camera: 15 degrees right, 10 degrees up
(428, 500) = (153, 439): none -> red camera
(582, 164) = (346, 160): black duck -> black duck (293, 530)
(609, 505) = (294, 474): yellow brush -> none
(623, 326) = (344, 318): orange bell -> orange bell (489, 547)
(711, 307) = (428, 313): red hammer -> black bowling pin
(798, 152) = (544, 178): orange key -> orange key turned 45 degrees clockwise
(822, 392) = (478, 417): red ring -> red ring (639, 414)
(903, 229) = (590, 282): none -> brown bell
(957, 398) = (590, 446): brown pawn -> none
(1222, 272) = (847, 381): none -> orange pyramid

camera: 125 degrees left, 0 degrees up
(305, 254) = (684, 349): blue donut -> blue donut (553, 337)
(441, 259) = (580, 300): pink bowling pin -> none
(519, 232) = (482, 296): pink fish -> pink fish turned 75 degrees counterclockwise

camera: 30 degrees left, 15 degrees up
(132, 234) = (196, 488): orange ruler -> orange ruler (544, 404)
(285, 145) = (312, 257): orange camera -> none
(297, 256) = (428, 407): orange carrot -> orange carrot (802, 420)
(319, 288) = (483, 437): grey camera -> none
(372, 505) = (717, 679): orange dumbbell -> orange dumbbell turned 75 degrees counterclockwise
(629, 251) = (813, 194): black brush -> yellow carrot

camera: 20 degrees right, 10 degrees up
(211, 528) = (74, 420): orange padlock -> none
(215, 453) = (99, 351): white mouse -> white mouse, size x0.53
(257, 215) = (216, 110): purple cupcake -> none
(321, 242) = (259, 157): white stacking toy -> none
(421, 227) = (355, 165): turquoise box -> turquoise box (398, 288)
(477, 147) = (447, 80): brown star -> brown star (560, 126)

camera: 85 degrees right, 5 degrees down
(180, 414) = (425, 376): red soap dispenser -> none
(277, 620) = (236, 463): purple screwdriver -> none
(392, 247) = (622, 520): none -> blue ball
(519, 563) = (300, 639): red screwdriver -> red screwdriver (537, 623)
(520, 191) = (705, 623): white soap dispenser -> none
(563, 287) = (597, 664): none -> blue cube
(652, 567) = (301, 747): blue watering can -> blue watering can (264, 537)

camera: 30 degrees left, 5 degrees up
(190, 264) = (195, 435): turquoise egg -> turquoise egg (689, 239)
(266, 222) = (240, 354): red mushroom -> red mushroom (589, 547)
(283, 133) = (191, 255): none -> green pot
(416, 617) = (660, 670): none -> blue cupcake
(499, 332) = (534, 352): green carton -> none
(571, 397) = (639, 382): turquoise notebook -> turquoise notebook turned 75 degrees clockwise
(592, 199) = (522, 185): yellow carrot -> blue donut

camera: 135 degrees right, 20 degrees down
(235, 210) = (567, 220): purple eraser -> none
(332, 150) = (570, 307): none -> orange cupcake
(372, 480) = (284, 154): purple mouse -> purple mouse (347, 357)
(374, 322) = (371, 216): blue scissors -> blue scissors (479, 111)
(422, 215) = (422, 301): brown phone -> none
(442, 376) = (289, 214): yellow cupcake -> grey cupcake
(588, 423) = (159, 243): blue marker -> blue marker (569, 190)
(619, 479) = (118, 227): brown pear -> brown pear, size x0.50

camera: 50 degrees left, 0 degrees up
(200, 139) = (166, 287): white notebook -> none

TASK DESCRIPTION | Lines in the listing above that contain the word "brown" must be copied; leave out the rest.

COMPLETED EXERCISE |
(903, 229) = (590, 282): none -> brown bell
(957, 398) = (590, 446): brown pawn -> none
(477, 147) = (447, 80): brown star -> brown star (560, 126)
(422, 215) = (422, 301): brown phone -> none
(619, 479) = (118, 227): brown pear -> brown pear, size x0.50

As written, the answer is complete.